_MATERIAL FOR THIS TASK_
....................

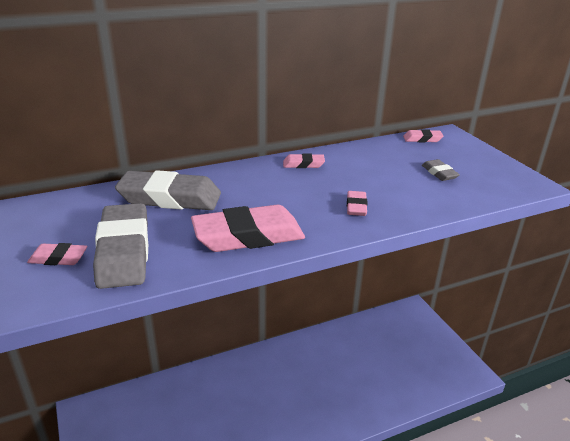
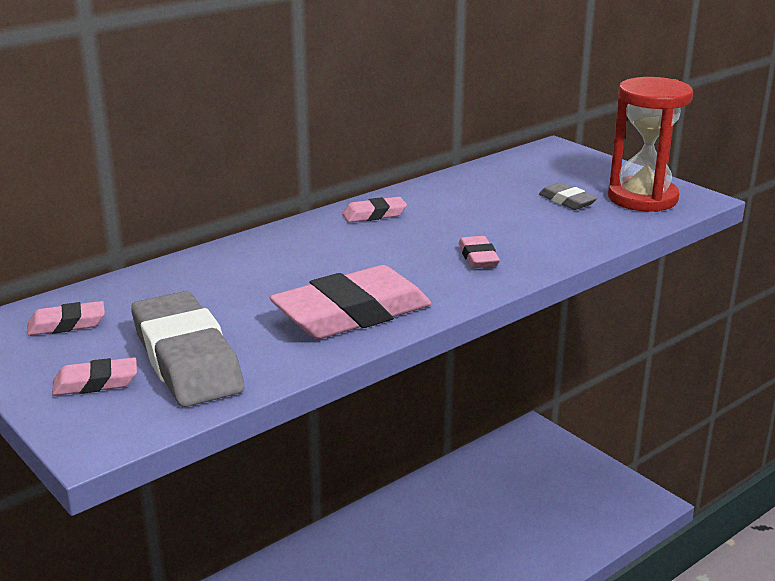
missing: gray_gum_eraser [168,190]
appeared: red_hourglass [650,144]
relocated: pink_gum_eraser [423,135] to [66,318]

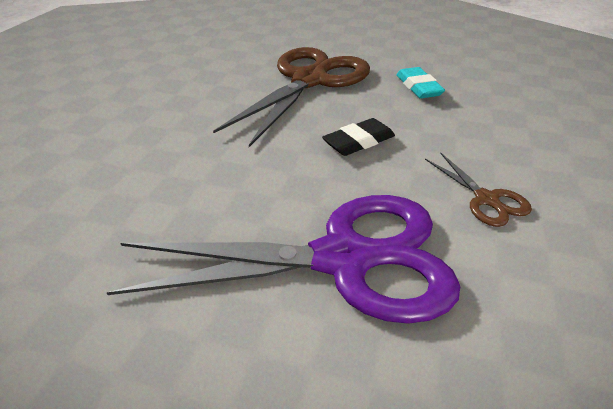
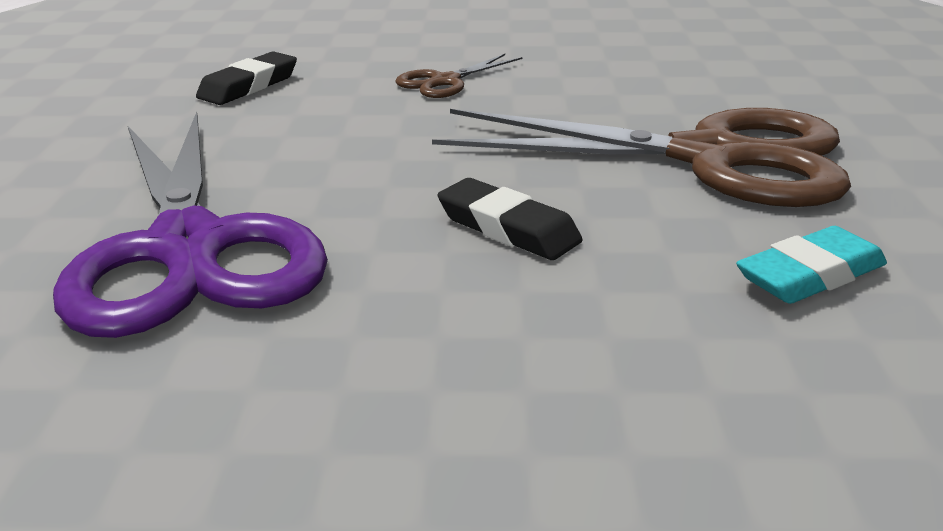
appeared: black_gum_eraser [246,78]
relocated: dark_brown_shears [478,189] to [459,76]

....................

_EXERCISE REQUIREMENTS_
For every line of the material above that contains the word "appeared", show the line.

_ANSWER TO THIS EXERCISE_
appeared: red_hourglass [650,144]
appeared: black_gum_eraser [246,78]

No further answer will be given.